Entries from a dataset:
————————
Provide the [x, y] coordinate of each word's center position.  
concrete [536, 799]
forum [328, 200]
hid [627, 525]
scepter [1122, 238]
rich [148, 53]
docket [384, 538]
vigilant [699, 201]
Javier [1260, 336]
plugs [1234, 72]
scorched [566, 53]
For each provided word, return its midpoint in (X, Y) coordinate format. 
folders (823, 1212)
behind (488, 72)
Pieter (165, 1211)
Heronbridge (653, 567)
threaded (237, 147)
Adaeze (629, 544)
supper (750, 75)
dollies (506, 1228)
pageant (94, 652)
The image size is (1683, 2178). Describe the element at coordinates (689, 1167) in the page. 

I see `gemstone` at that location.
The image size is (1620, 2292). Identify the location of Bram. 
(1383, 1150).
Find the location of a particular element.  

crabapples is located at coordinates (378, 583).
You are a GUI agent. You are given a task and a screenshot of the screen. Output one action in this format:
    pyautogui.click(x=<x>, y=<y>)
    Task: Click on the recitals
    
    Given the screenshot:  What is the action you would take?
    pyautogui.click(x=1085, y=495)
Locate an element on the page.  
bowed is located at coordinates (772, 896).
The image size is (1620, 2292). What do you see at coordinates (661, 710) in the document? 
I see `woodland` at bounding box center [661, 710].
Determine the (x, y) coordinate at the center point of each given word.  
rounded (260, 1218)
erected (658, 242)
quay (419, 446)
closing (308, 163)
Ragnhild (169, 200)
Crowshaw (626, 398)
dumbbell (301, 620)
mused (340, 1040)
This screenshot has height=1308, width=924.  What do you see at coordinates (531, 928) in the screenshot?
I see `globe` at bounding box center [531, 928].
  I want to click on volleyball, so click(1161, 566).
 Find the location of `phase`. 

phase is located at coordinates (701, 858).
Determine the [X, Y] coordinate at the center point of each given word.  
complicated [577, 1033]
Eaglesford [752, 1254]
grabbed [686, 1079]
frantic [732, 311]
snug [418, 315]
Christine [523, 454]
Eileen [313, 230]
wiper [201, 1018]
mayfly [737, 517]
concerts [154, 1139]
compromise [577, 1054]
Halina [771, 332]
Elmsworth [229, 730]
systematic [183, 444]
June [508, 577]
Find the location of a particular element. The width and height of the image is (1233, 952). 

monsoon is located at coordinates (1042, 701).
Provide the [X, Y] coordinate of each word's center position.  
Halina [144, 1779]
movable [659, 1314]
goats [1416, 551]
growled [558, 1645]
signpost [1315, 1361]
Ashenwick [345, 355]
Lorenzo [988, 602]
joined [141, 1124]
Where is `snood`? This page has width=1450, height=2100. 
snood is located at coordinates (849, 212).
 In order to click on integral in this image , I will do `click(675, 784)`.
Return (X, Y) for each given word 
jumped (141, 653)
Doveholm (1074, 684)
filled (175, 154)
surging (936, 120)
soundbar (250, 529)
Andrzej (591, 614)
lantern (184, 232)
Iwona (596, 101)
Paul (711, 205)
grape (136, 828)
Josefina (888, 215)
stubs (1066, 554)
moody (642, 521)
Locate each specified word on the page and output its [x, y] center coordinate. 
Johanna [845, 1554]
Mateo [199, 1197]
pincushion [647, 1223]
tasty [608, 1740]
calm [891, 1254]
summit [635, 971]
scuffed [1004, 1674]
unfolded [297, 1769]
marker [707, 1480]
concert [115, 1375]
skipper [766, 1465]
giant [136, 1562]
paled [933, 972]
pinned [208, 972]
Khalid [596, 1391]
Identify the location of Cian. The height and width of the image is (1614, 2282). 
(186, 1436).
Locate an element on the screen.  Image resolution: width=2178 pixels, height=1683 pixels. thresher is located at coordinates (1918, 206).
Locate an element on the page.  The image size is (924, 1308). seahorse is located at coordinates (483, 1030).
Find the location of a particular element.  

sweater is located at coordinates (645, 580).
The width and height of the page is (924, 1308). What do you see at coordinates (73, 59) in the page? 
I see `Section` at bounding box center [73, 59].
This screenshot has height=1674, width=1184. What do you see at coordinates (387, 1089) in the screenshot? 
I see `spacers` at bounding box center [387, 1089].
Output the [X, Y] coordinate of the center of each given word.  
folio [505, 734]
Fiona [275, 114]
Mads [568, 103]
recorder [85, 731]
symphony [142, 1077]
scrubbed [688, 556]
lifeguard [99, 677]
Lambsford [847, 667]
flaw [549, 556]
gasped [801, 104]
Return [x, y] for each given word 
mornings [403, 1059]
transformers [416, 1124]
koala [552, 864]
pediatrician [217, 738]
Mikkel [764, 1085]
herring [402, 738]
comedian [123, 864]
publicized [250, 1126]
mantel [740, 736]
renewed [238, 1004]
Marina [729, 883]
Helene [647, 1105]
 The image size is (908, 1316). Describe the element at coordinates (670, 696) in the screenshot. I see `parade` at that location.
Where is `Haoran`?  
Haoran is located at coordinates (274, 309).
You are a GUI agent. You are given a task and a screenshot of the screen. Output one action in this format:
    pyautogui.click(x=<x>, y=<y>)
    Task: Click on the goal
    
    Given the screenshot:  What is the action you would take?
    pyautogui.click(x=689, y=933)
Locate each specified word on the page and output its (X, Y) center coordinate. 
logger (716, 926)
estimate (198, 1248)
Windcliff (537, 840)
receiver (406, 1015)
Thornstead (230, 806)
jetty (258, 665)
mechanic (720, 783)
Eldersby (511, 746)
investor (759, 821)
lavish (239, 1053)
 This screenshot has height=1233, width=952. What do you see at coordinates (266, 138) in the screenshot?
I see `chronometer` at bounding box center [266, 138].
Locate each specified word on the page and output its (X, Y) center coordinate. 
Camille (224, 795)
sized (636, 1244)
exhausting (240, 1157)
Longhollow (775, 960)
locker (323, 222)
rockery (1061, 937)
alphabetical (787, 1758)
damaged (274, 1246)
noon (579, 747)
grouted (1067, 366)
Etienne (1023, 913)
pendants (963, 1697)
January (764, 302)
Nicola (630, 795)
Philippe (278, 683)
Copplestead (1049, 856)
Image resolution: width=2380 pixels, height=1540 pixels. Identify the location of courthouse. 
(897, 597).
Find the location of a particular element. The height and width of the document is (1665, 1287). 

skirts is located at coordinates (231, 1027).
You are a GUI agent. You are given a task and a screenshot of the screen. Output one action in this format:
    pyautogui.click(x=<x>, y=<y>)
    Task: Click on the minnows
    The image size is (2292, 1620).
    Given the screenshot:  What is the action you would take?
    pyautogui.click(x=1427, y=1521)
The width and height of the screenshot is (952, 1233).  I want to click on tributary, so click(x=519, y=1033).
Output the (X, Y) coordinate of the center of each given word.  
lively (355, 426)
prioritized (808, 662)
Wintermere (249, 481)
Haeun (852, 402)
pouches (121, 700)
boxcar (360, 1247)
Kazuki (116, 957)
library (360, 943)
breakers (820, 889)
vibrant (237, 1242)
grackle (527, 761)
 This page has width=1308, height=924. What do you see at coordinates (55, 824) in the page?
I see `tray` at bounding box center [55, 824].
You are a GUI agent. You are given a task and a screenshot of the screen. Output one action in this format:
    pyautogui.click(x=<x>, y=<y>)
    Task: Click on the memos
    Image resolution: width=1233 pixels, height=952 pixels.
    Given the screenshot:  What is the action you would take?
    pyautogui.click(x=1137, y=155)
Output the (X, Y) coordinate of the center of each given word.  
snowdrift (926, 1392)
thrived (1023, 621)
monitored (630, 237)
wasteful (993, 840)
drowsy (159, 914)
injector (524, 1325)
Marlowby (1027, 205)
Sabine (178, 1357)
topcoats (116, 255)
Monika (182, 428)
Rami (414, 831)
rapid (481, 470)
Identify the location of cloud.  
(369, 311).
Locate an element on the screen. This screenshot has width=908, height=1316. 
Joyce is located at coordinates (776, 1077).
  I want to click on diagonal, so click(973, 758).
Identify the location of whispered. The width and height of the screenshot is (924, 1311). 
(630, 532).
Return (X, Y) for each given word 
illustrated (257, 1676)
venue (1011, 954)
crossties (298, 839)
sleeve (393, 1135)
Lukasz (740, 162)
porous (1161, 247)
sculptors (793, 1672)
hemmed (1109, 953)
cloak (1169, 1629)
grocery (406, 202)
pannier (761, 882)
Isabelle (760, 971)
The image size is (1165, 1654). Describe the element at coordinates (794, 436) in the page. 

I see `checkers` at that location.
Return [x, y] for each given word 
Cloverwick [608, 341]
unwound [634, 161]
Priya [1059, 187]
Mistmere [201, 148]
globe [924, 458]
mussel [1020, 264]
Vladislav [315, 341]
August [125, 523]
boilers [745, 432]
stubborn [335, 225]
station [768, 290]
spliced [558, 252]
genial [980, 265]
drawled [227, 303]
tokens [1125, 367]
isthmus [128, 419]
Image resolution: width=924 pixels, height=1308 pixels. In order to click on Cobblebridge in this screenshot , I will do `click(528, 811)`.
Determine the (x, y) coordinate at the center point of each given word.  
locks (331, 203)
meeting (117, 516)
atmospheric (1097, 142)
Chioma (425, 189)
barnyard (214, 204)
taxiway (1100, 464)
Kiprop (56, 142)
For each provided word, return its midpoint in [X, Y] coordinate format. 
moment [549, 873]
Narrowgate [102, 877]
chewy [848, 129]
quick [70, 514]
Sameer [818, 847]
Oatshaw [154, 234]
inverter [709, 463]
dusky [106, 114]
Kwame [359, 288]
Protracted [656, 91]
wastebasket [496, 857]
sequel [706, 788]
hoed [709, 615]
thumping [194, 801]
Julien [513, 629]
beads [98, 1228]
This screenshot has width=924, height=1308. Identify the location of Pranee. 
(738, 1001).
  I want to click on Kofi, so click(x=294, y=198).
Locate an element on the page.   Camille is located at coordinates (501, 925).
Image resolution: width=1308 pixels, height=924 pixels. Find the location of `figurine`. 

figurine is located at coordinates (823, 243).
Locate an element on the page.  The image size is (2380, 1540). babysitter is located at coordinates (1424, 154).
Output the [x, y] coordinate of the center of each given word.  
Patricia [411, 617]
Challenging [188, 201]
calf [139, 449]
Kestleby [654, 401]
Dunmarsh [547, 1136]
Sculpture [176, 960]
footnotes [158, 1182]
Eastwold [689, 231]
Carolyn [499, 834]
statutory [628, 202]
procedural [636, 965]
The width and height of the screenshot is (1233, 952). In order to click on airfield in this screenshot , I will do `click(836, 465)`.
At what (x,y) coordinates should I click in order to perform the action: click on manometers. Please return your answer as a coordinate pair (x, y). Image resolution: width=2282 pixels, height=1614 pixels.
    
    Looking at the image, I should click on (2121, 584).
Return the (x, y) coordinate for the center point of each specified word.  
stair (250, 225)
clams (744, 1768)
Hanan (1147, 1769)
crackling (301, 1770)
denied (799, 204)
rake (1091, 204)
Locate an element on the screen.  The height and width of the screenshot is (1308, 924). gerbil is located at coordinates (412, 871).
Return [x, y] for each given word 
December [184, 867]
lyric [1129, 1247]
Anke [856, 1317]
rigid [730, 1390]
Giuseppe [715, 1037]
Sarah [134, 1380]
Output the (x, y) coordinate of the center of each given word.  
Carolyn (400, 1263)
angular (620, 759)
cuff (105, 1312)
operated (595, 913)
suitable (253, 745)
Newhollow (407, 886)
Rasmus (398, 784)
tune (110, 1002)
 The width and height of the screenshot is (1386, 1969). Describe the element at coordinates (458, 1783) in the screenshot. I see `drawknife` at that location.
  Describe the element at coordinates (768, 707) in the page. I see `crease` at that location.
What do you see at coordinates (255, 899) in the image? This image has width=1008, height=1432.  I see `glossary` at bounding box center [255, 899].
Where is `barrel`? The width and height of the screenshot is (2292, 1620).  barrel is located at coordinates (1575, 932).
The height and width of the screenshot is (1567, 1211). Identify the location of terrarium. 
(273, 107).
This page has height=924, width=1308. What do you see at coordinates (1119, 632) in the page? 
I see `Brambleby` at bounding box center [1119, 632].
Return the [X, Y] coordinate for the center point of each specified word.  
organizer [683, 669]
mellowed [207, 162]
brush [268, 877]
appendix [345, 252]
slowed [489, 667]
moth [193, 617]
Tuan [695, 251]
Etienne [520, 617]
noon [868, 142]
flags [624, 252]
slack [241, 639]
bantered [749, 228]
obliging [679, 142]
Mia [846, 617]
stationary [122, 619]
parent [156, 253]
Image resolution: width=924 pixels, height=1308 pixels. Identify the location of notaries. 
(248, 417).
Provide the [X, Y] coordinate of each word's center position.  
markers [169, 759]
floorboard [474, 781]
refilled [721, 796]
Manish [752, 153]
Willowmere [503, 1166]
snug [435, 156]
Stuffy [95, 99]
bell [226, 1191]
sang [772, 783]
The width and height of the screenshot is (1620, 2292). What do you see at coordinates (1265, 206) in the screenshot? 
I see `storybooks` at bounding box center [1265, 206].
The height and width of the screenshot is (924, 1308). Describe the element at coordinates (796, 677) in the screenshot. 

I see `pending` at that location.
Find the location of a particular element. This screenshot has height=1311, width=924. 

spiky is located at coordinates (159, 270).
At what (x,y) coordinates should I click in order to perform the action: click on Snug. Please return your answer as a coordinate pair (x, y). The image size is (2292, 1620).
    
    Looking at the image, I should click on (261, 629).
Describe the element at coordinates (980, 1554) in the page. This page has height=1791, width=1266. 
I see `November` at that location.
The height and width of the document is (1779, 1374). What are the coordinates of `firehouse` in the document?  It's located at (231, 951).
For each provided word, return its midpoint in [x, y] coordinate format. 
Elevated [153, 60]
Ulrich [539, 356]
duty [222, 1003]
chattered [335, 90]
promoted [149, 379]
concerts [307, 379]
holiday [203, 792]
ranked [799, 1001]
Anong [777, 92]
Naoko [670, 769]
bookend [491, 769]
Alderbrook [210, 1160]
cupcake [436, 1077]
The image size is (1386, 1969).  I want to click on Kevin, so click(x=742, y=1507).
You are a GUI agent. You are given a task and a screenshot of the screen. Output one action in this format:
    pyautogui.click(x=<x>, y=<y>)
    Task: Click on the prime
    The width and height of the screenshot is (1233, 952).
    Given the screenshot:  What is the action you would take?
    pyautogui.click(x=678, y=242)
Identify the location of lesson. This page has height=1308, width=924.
————————
## Instructions for the task:
Reproduce verbatim the lines starting with the one containing "barnyard (214, 204)" and going on through the one containing "The width and height of the screenshot is (1233, 952). In", including both of those lines.

## Answer to this task:
barnyard (214, 204)
taxiway (1100, 464)
Kiprop (56, 142)
For each provided word, return its midpoint in [X, Y] coordinate format. 
moment [549, 873]
Narrowgate [102, 877]
chewy [848, 129]
quick [70, 514]
Sameer [818, 847]
Oatshaw [154, 234]
inverter [709, 463]
dusky [106, 114]
Kwame [359, 288]
Protracted [656, 91]
wastebasket [496, 857]
sequel [706, 788]
hoed [709, 615]
thumping [194, 801]
Julien [513, 629]
beads [98, 1228]
This screenshot has width=924, height=1308. Identify the location of Pranee. 
(738, 1001).
  I want to click on Kofi, so click(x=294, y=198).
Locate an element on the page.   Camille is located at coordinates (501, 925).
Image resolution: width=1308 pixels, height=924 pixels. Find the location of `figurine`. 

figurine is located at coordinates (823, 243).
Locate an element on the page.  The image size is (2380, 1540). babysitter is located at coordinates (1424, 154).
Output the [x, y] coordinate of the center of each given word.  
Patricia [411, 617]
Challenging [188, 201]
calf [139, 449]
Kestleby [654, 401]
Dunmarsh [547, 1136]
Sculpture [176, 960]
footnotes [158, 1182]
Eastwold [689, 231]
Carolyn [499, 834]
statutory [628, 202]
procedural [636, 965]
The width and height of the screenshot is (1233, 952). In order to click on airfield in this screenshot , I will do `click(836, 465)`.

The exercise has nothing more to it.